## ASSIGNED TASK
Below are lines of records; copy exactly those from the one containing "purple star: (80, 69) -> (74, 73), moved" through the one containing "blue triangle: (484, 243)", leaving the pictures behind.

[Shape position tracking data]
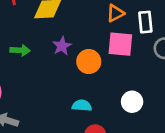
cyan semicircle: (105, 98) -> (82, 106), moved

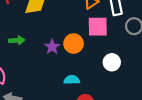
purple star: (62, 46) -> (52, 47), moved
white circle: (132, 102) -> (112, 62), moved

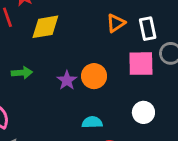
pink square: (98, 27) -> (141, 64), moved
white circle: (112, 62) -> (143, 112), moved

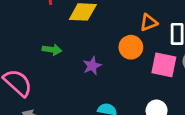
orange circle: (94, 76) -> (131, 47), moved

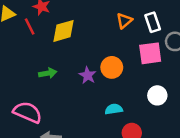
orange circle: (131, 47) -> (112, 67), moved

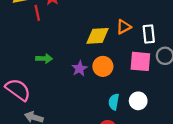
yellow diamond: (64, 31) -> (98, 36), moved
cyan semicircle: (114, 109) -> (114, 102), moved, turned -84

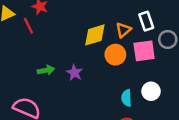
orange triangle: (124, 27) -> (123, 30), moved
orange circle: (103, 66) -> (115, 55), moved
purple star: (80, 69) -> (74, 73), moved

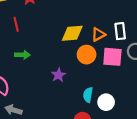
red line: (28, 26) -> (16, 24), moved
purple star: (74, 73) -> (58, 75), moved
white circle: (151, 91) -> (106, 102), moved

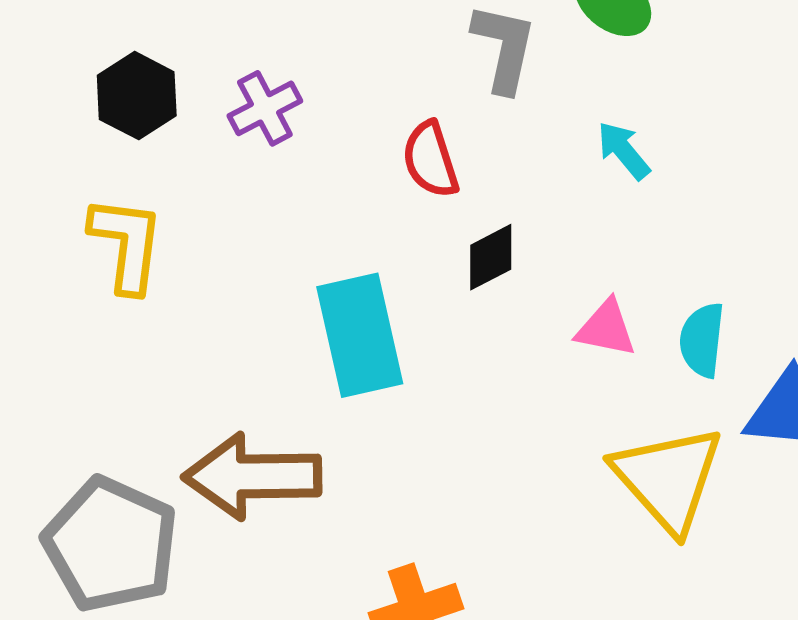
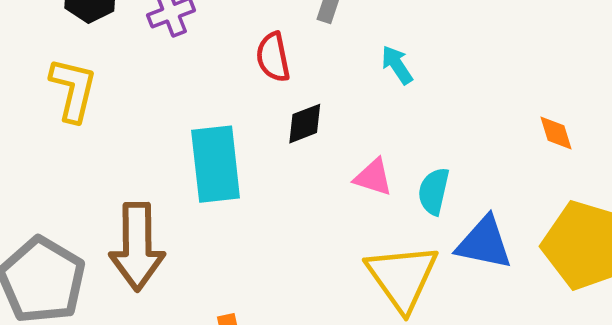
brown arrow: (252, 476) -> (137, 247), turned -96

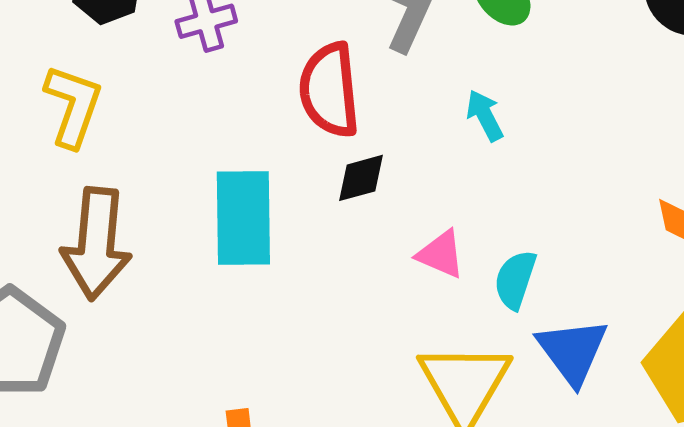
red semicircle: (273, 57) -> (329, 90), size x1.5
blue triangle: (484, 243) -> (572, 351), turned 36
brown arrow: (137, 247) -> (96, 244), moved

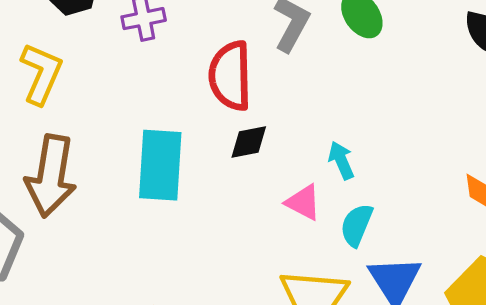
cyan arrow: (485, 115) -> (341, 160), moved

## TASK OUTPUT
purple star: (80, 69) -> (74, 73), moved

red line: (28, 26) -> (16, 24), moved
purple star: (74, 73) -> (58, 75), moved
white circle: (151, 91) -> (106, 102), moved

brown arrow: (252, 476) -> (137, 247), turned -96

red semicircle: (273, 57) -> (329, 90), size x1.5
blue triangle: (484, 243) -> (572, 351), turned 36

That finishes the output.